_Required work_
Write the data out in full and word for word. Do not include images.

_Dataset excerpt_
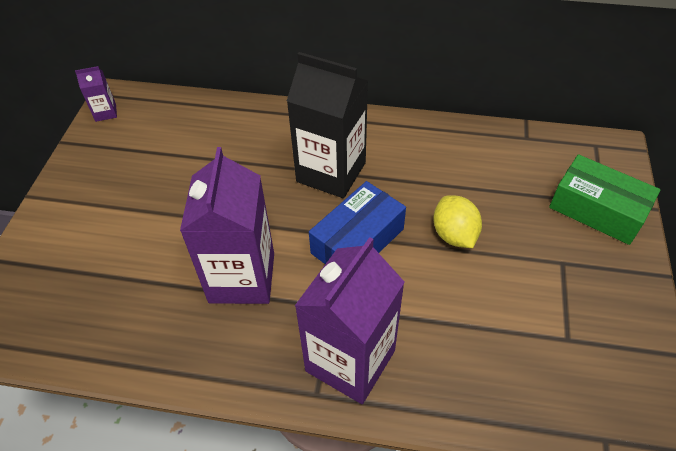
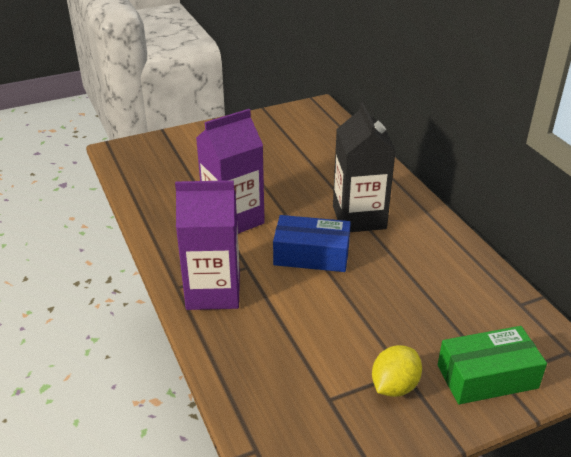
camera: 55 degrees right, 15 degrees down
(105, 112) = (302, 110): purple carton -> none
(454, 235) = (367, 300): yellow lemon -> yellow lemon (394, 386)
(597, 210) = (487, 376): green box -> green box turned 75 degrees clockwise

_Exercise solution_
camera: 55 degrees right, 15 degrees down
(105, 112) = (302, 110): purple carton -> none
(454, 235) = (367, 300): yellow lemon -> yellow lemon (394, 386)
(597, 210) = (487, 376): green box -> green box turned 75 degrees clockwise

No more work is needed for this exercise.